* **WHAT TO PRODUCE**: Please retype the data below line for line and leave out every picture.

(Count change data)
Start of Block

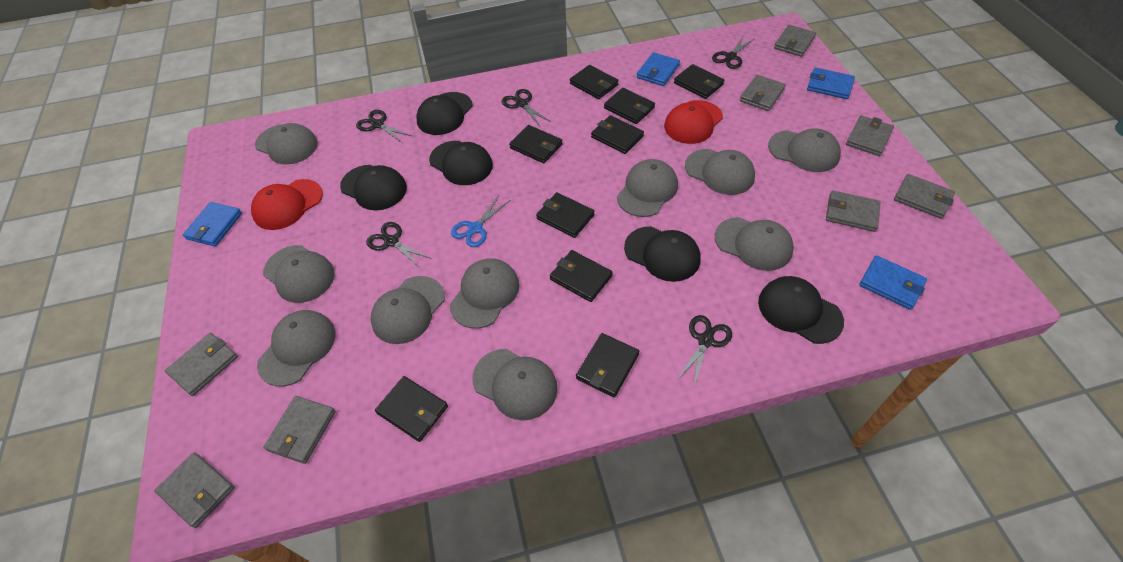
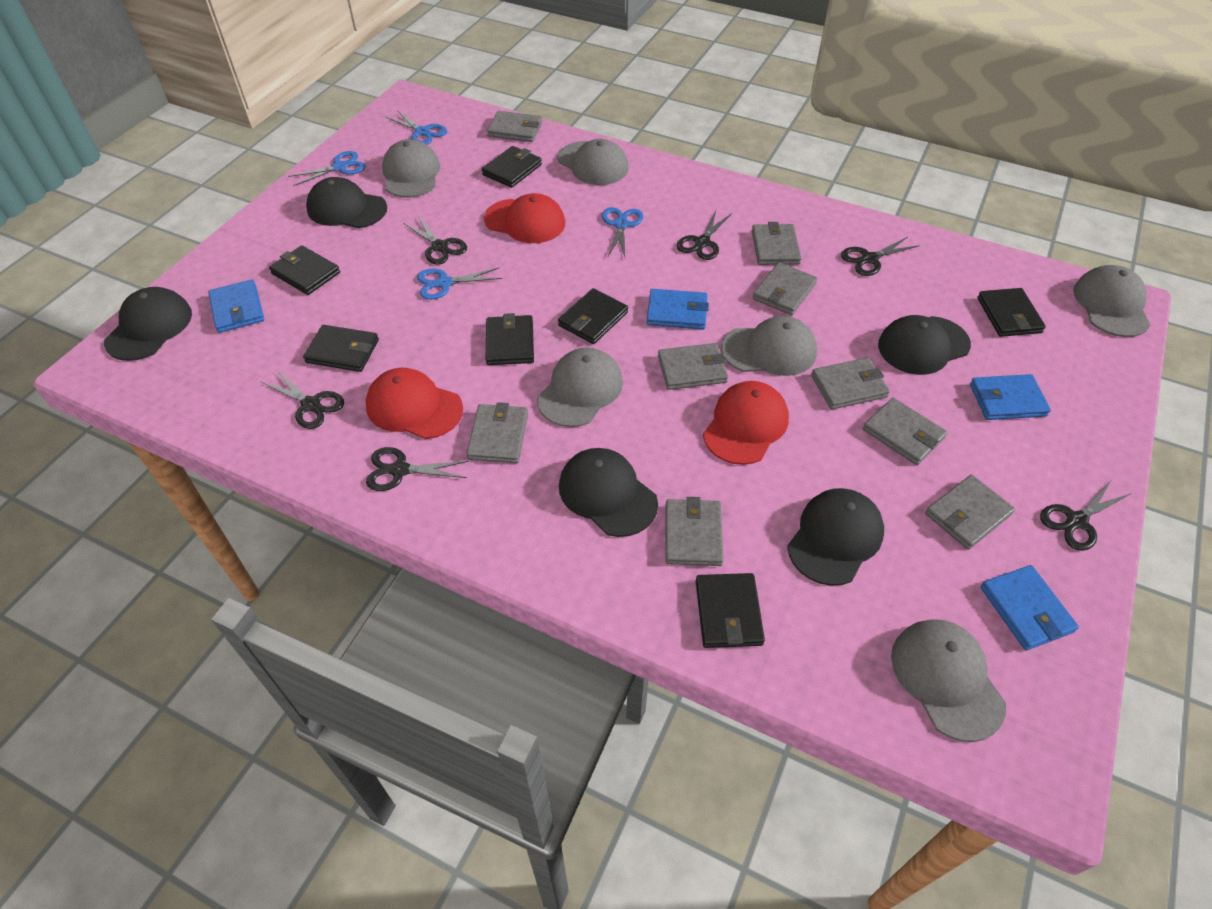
black scissors: 5 -> 6
black wallet: 9 -> 7
blue scissors: 1 -> 4
grey cap: 10 -> 6
grey wallet: 8 -> 9
red cap: 2 -> 3

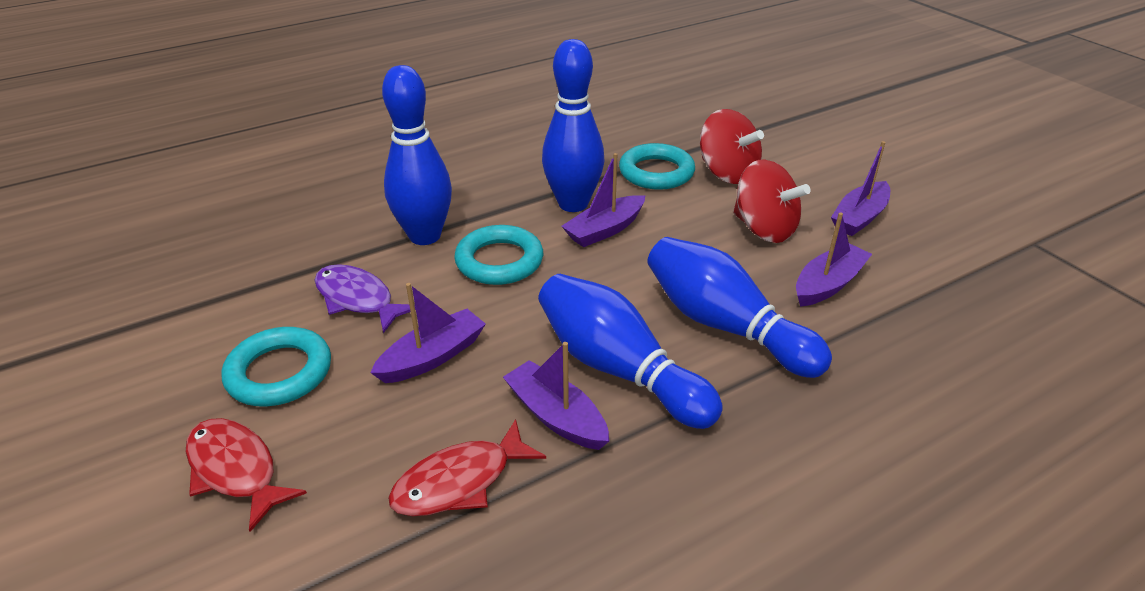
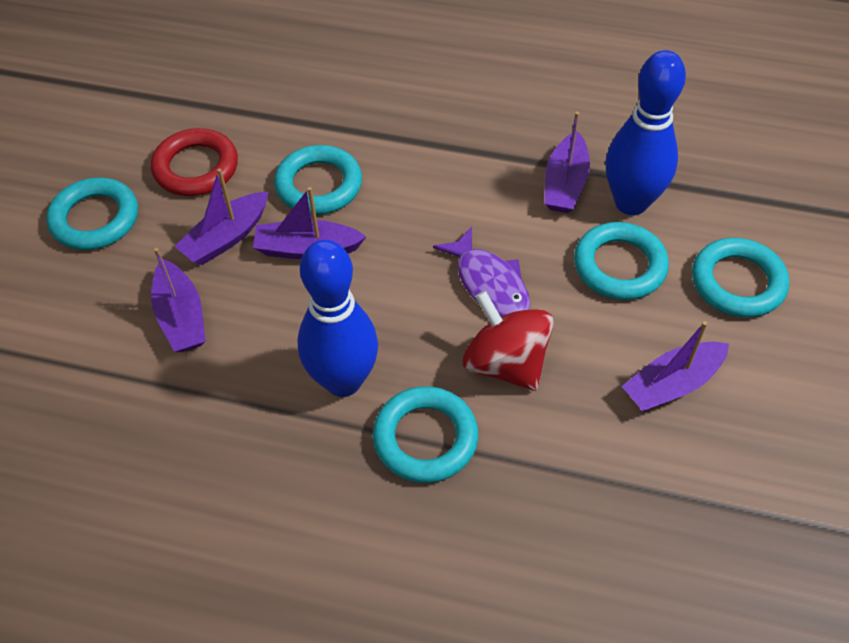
blue bowling pin: 4 -> 2
red fish: 2 -> 0
red ring: 0 -> 1
red spinning top: 2 -> 1
turquoise ring: 3 -> 5

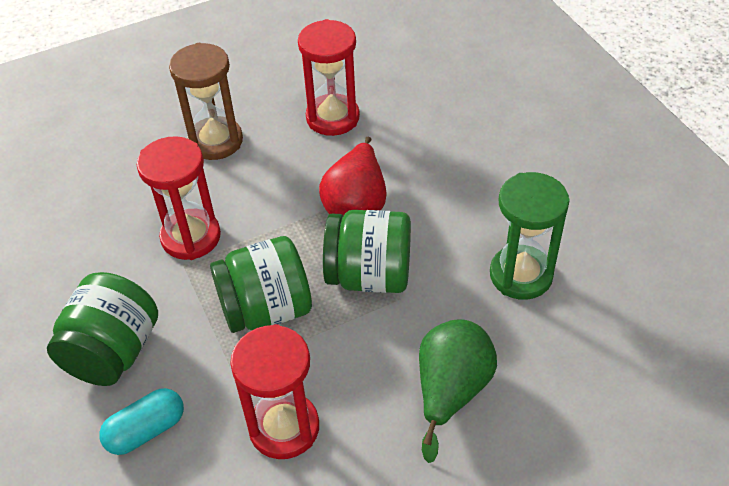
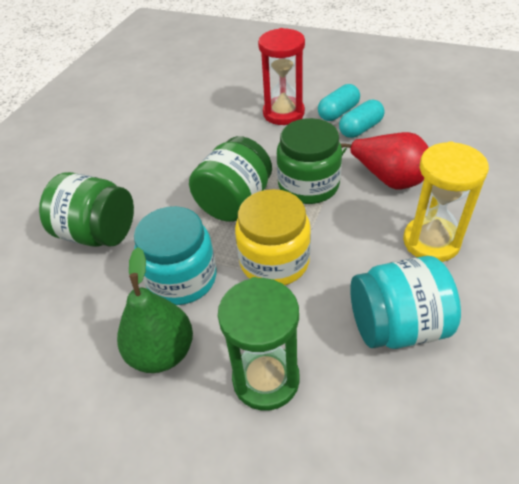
brown hourglass: 1 -> 0
red hourglass: 3 -> 1
turquoise capsule: 1 -> 2
turquoise jar: 0 -> 2
yellow hourglass: 0 -> 1
yellow jar: 0 -> 1

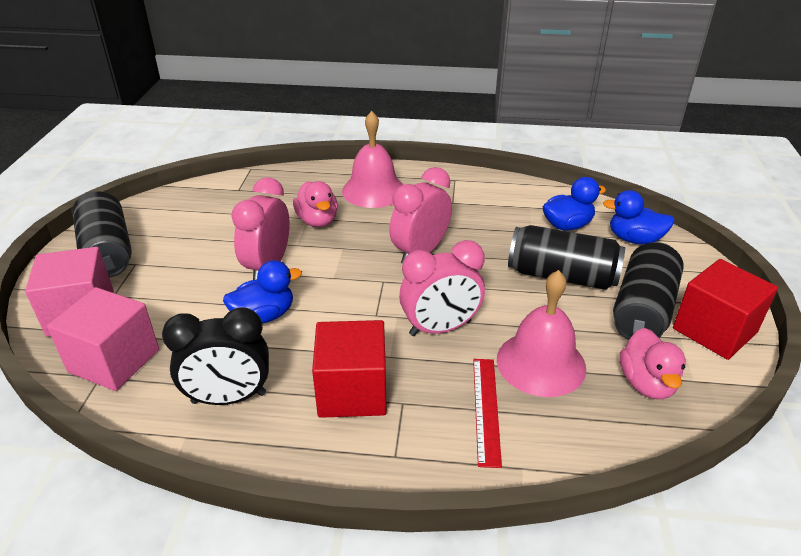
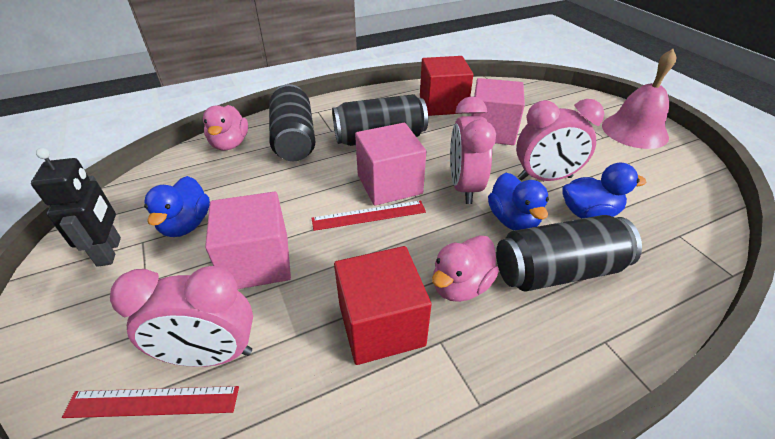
black clock: 1 -> 0
black robot: 0 -> 1
pink bell: 2 -> 1
pink cube: 2 -> 3
red ruler: 1 -> 2

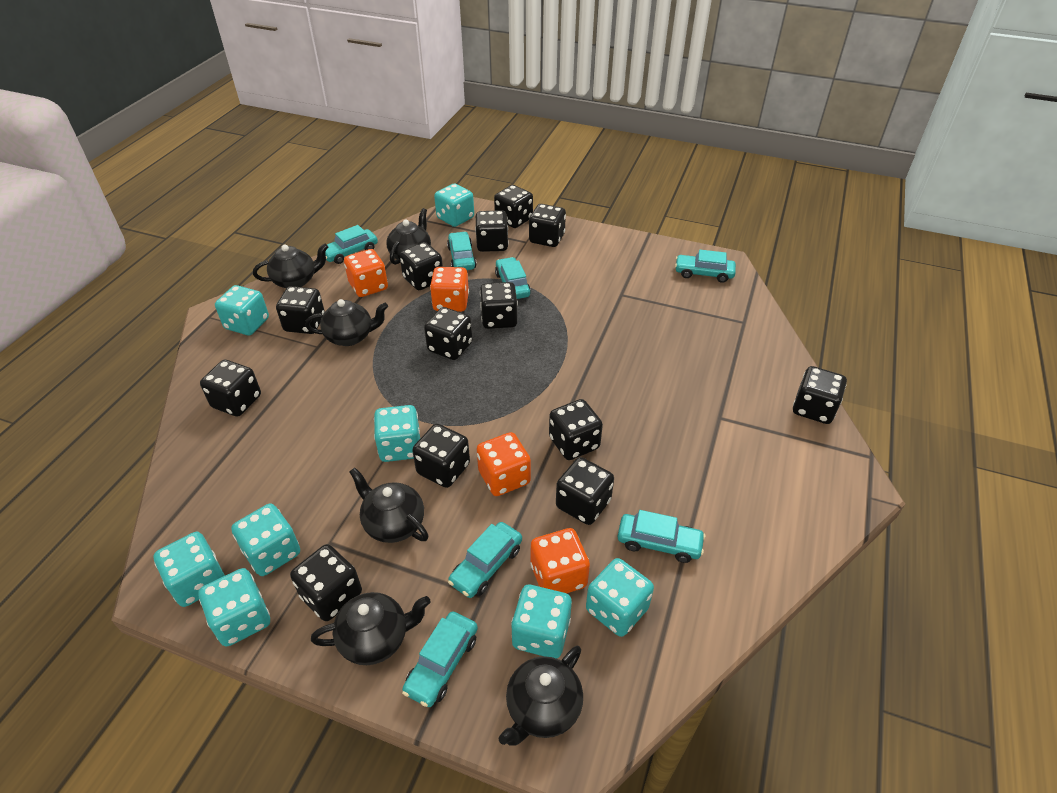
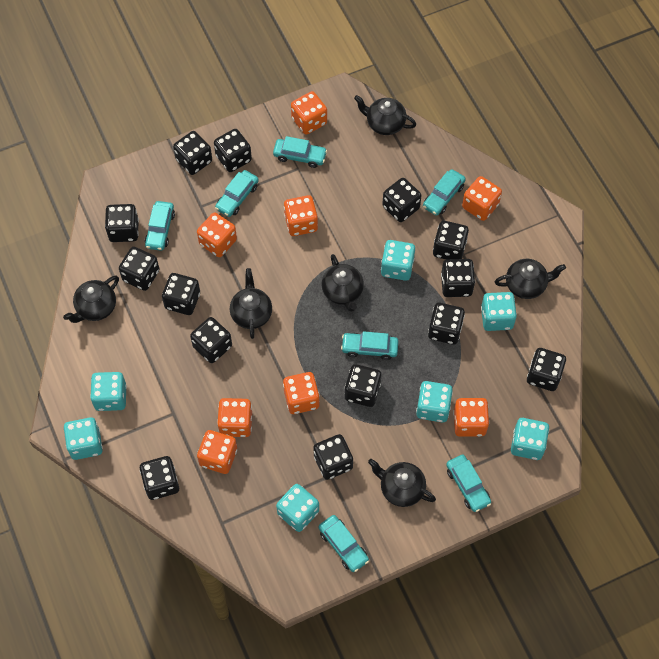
black dice: 13 -> 14
orange dice: 4 -> 8
turquoise dice: 8 -> 7

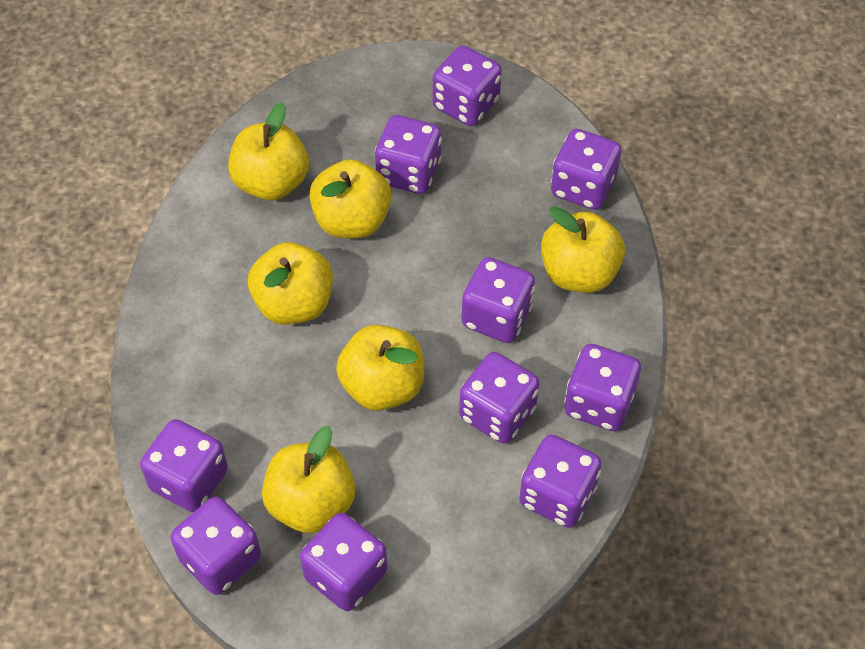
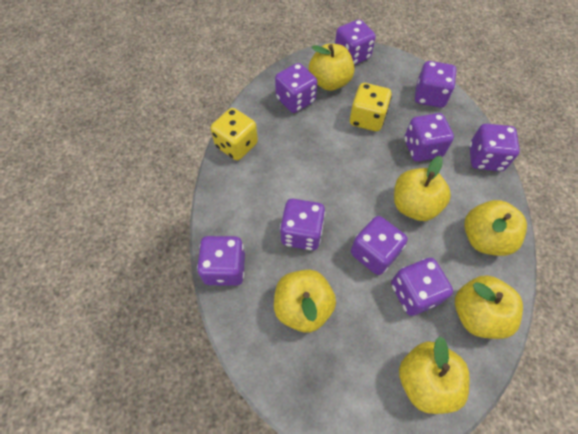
purple dice: 10 -> 9
yellow dice: 0 -> 2

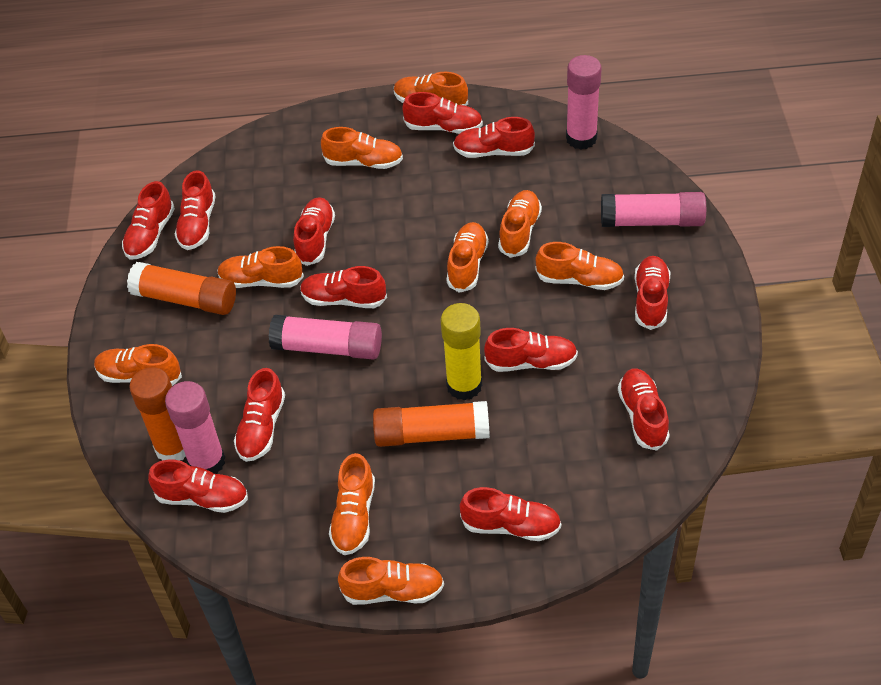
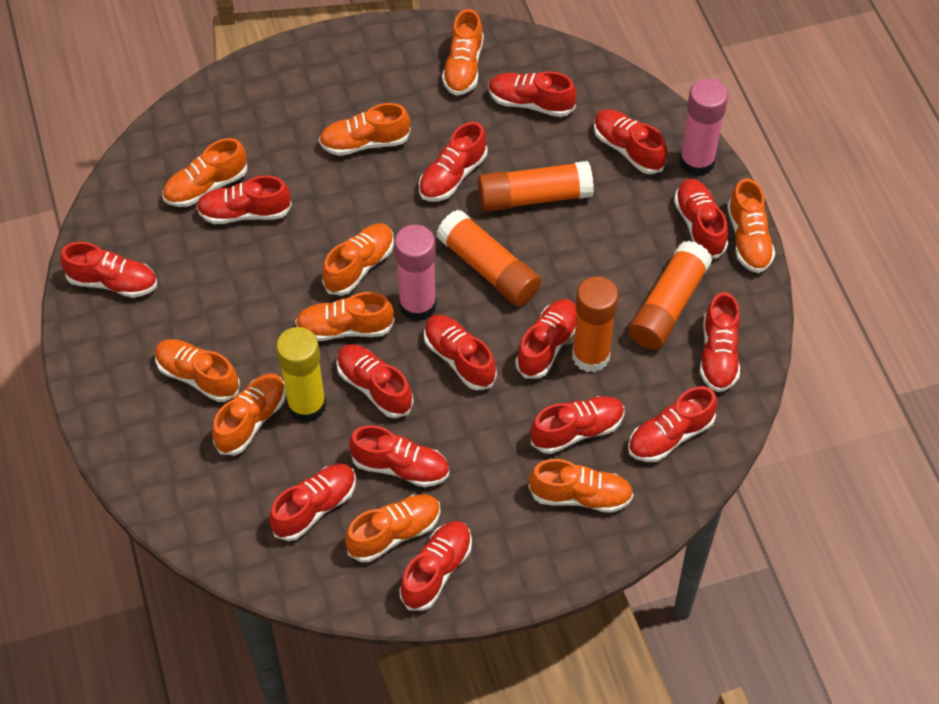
orange glue stick: 3 -> 4
orange shoe: 9 -> 10
pink glue stick: 4 -> 2
red shoe: 12 -> 15

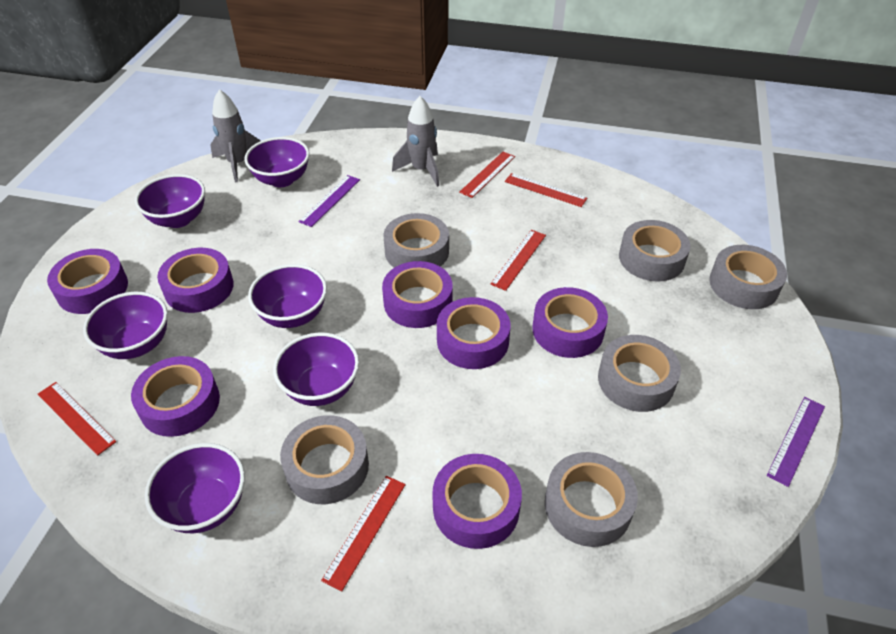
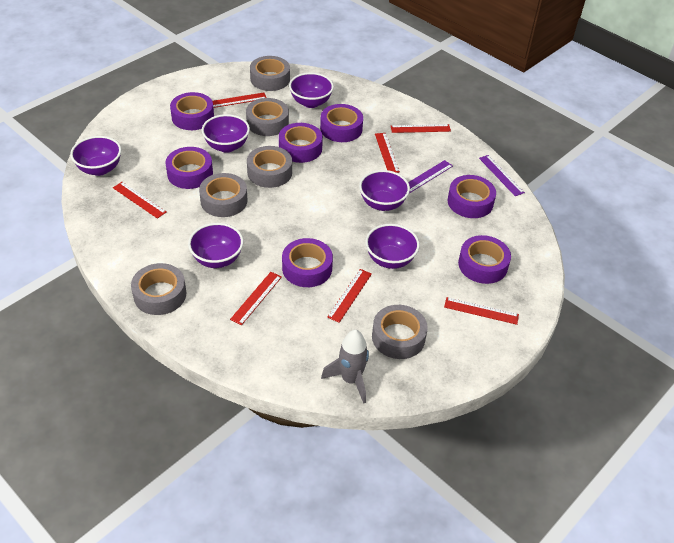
grey rocket: 2 -> 1
red ruler: 5 -> 7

End of Block

* **YOUR SOLUTION**:
black scissors: 5 -> 6
black wallet: 9 -> 7
blue scissors: 1 -> 4
grey cap: 10 -> 6
grey wallet: 8 -> 9
red cap: 2 -> 3

blue bowling pin: 4 -> 2
red fish: 2 -> 0
red ring: 0 -> 1
red spinning top: 2 -> 1
turquoise ring: 3 -> 5

brown hourglass: 1 -> 0
red hourglass: 3 -> 1
turquoise capsule: 1 -> 2
turquoise jar: 0 -> 2
yellow hourglass: 0 -> 1
yellow jar: 0 -> 1

black clock: 1 -> 0
black robot: 0 -> 1
pink bell: 2 -> 1
pink cube: 2 -> 3
red ruler: 1 -> 2

black dice: 13 -> 14
orange dice: 4 -> 8
turquoise dice: 8 -> 7

purple dice: 10 -> 9
yellow dice: 0 -> 2

orange glue stick: 3 -> 4
orange shoe: 9 -> 10
pink glue stick: 4 -> 2
red shoe: 12 -> 15

grey rocket: 2 -> 1
red ruler: 5 -> 7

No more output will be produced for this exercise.